▸ Task to complete: Only the lines from the one with "cyan brick M9 level 3 -> none" to the end of the material should be reproduced, exactly and in full, both ends included.

▸ Dataset extract:
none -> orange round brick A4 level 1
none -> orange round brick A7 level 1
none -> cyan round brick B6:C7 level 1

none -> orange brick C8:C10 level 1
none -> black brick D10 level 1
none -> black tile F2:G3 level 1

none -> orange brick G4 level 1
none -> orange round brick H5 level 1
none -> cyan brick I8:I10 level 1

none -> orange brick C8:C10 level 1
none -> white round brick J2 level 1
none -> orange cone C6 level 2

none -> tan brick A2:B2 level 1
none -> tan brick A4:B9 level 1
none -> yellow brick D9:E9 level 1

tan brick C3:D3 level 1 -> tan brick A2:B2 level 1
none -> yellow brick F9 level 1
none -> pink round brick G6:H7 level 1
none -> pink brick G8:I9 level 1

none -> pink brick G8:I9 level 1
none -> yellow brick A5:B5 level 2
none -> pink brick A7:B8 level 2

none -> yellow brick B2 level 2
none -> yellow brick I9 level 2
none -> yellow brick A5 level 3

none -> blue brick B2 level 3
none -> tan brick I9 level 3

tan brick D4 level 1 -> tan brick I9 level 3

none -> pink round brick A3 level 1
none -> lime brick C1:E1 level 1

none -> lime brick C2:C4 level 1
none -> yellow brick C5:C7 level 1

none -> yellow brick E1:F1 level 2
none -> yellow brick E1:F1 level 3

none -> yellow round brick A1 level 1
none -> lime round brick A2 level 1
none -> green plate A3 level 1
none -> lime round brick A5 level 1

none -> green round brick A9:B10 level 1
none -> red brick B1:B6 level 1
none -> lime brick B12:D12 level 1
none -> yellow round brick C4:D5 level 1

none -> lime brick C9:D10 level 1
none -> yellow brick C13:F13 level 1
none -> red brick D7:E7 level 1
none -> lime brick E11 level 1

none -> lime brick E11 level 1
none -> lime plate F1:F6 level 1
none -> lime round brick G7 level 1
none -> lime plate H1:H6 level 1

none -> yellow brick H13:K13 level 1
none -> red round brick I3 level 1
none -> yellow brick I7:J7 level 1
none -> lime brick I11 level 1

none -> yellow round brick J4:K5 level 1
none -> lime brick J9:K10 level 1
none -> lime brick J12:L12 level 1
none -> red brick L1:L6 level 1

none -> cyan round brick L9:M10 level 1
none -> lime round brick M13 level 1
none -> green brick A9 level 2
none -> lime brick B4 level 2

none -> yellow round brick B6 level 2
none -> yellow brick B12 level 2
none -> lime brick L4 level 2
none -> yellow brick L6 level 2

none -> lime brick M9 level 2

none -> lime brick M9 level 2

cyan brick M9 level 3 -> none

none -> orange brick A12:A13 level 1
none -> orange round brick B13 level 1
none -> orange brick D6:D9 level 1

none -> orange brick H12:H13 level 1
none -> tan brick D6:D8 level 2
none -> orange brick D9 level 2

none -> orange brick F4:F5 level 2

▸ Solution for this exercise:
cyan brick M9 level 3 -> none

none -> orange brick A12:A13 level 1
none -> orange round brick B13 level 1
none -> orange brick D6:D9 level 1

none -> orange brick H12:H13 level 1
none -> tan brick D6:D8 level 2
none -> orange brick D9 level 2

none -> orange brick F4:F5 level 2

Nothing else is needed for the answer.